TASK: Find how many lines in the data below mention "degrees". Give the number only.

AVAILABLE DATA:
__________
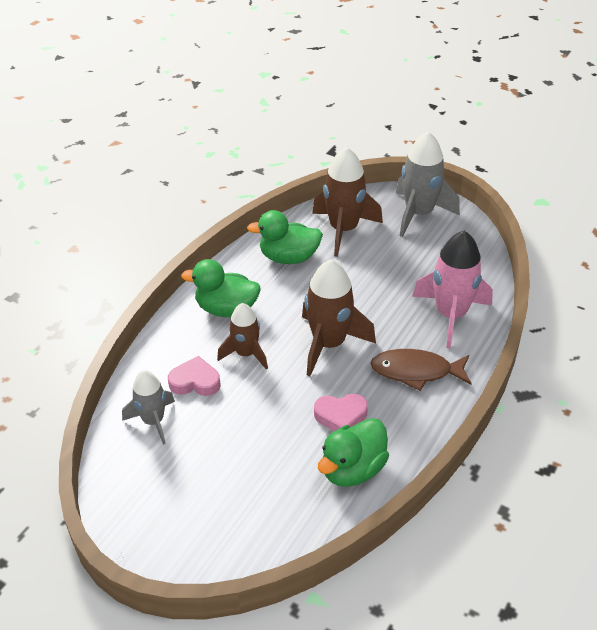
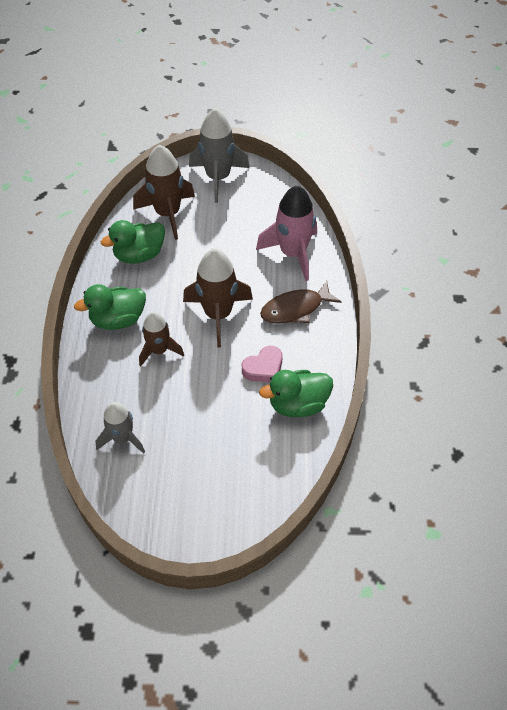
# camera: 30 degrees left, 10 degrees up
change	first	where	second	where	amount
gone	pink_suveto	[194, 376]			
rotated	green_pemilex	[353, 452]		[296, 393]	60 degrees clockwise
__________
WRITTEN RESPONSE: 2